Work instruction. The task calls for each line of the records below in which the word "none" appears.

Records from a dataset.
::::::

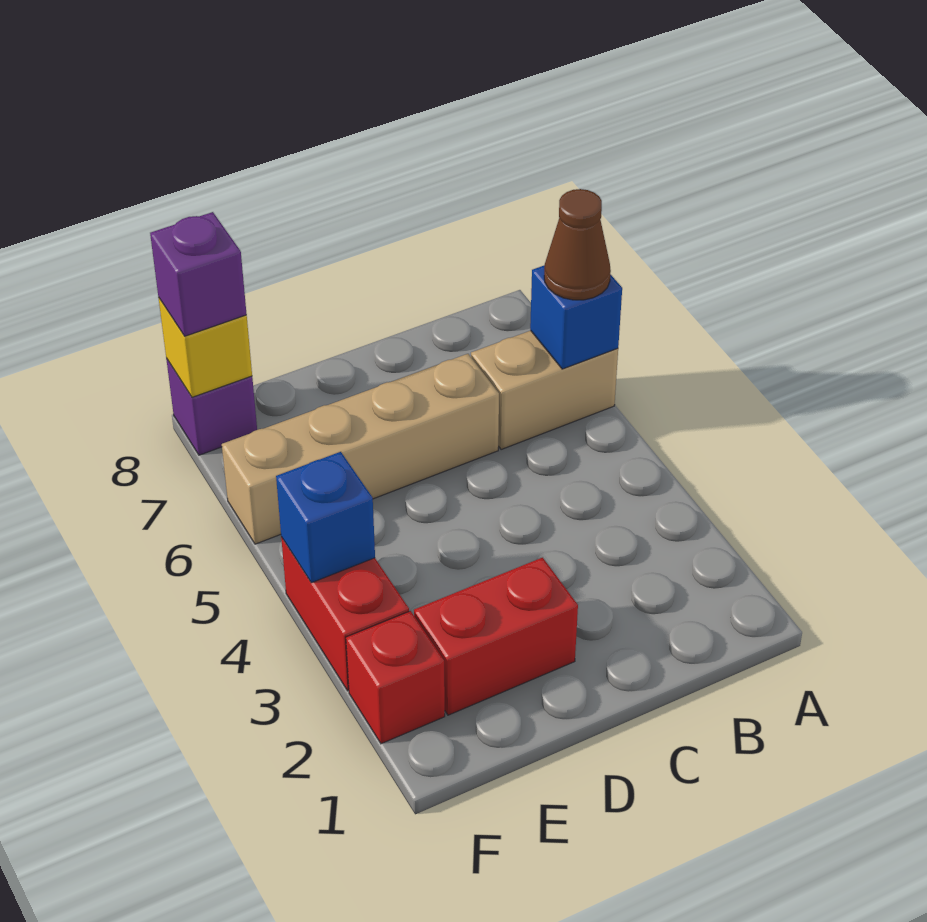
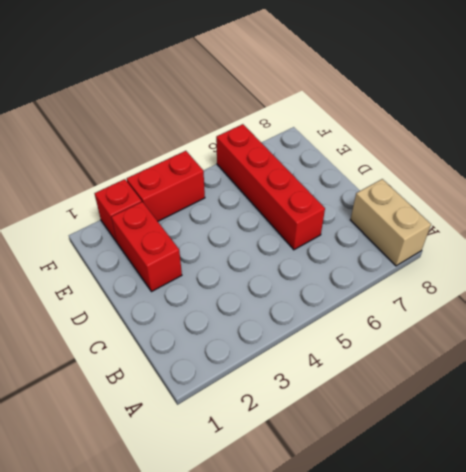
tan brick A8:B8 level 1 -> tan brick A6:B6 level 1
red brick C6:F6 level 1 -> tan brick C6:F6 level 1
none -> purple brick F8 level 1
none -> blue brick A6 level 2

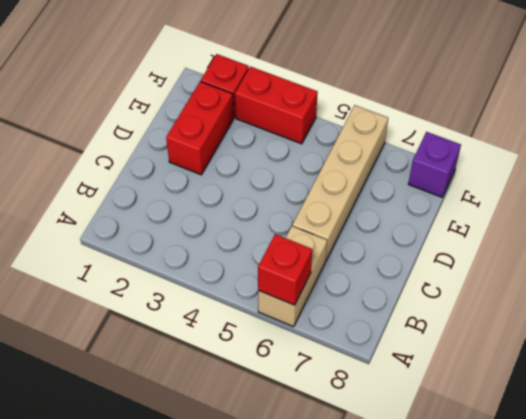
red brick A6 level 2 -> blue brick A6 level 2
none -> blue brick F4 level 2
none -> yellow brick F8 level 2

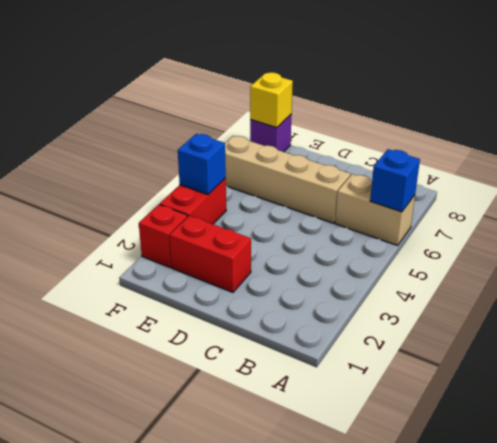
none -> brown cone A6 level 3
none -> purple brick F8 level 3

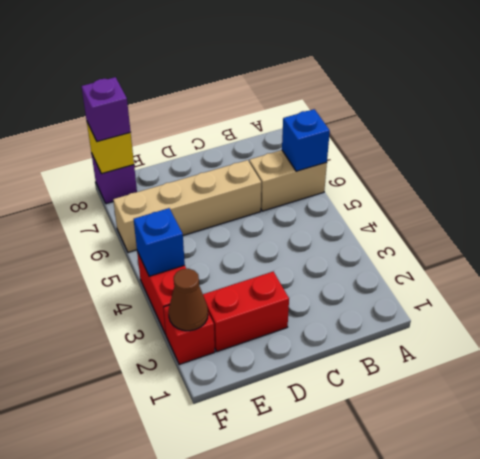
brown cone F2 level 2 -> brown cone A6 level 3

::::::

Answer section.
none -> purple brick F8 level 1
none -> blue brick A6 level 2
none -> blue brick F4 level 2
none -> yellow brick F8 level 2
none -> brown cone A6 level 3
none -> purple brick F8 level 3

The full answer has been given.